+++ SUPPLIED RECORDS

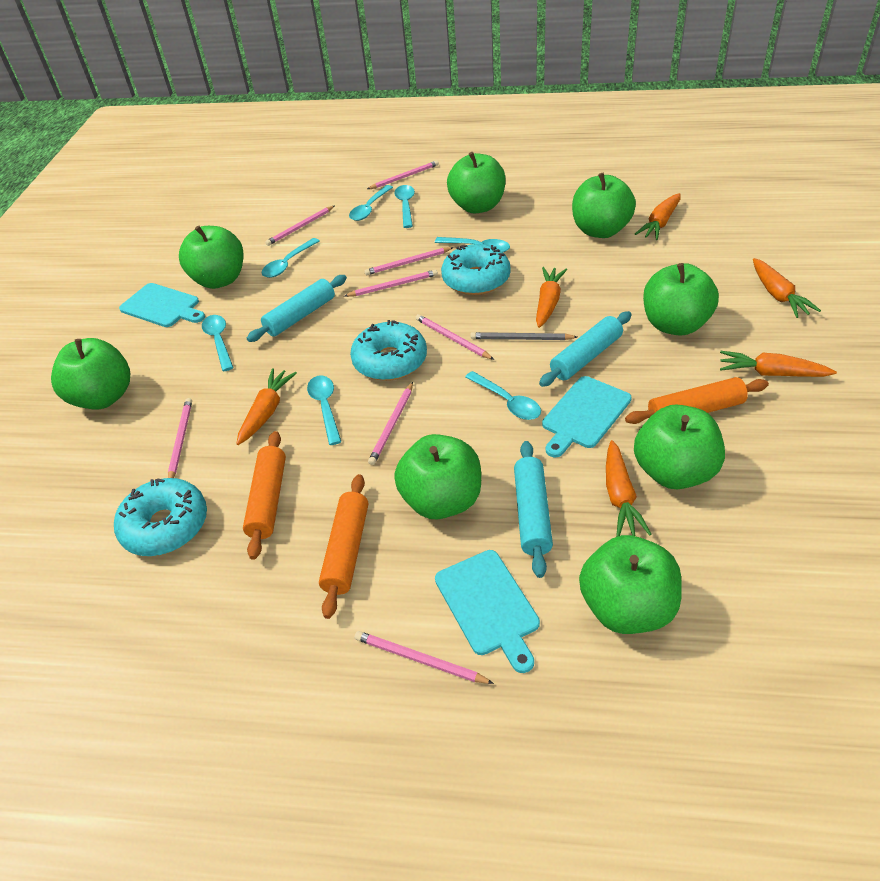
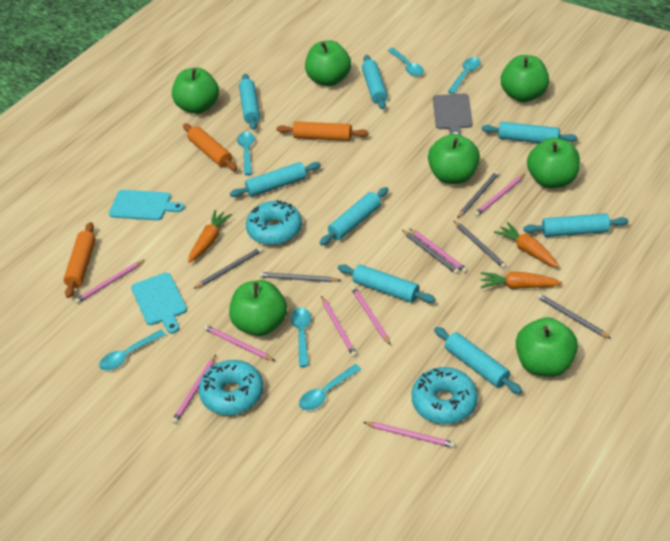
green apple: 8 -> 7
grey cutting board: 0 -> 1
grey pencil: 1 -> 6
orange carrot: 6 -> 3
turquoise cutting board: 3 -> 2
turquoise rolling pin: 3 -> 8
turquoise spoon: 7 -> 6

++++++

**PROBLEM TO WORK ON:**
Each line of the records is to be reproduced exactly, and each picture dropped.

**REPLY:**
green apple: 8 -> 7
grey cutting board: 0 -> 1
grey pencil: 1 -> 6
orange carrot: 6 -> 3
turquoise cutting board: 3 -> 2
turquoise rolling pin: 3 -> 8
turquoise spoon: 7 -> 6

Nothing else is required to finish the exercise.